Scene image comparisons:
---+---

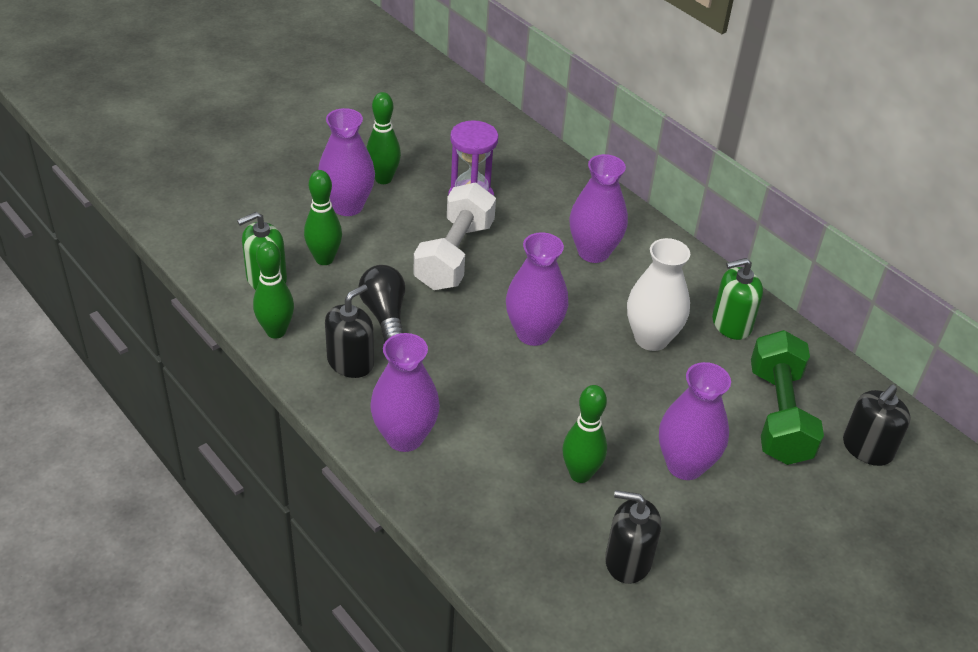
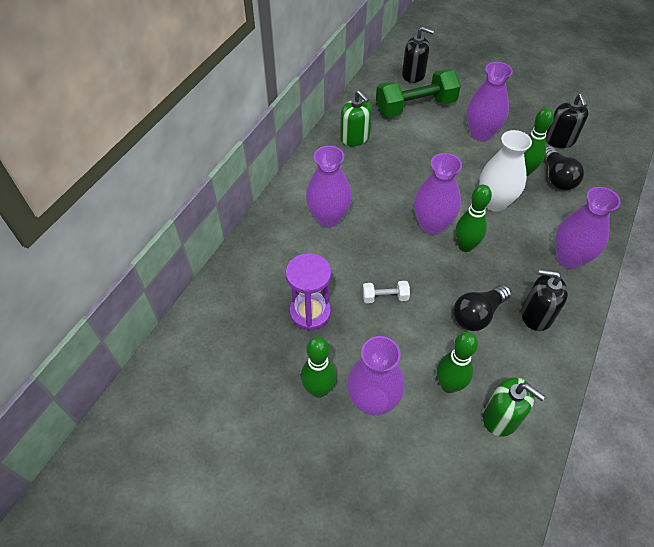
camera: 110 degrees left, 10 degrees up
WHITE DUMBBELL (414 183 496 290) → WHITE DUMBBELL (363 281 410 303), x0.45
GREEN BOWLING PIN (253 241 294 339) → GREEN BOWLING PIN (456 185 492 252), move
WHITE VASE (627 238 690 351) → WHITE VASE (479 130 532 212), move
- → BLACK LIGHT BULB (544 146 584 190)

---+---

*PROBLEM DETAILS*.
Apart from the pictures, repeat every entry exactly.

*OUTPUT BELOW*.
camera: 110 degrees left, 10 degrees up
WHITE DUMBBELL (414 183 496 290) → WHITE DUMBBELL (363 281 410 303), x0.45
GREEN BOWLING PIN (253 241 294 339) → GREEN BOWLING PIN (456 185 492 252), move
WHITE VASE (627 238 690 351) → WHITE VASE (479 130 532 212), move
- → BLACK LIGHT BULB (544 146 584 190)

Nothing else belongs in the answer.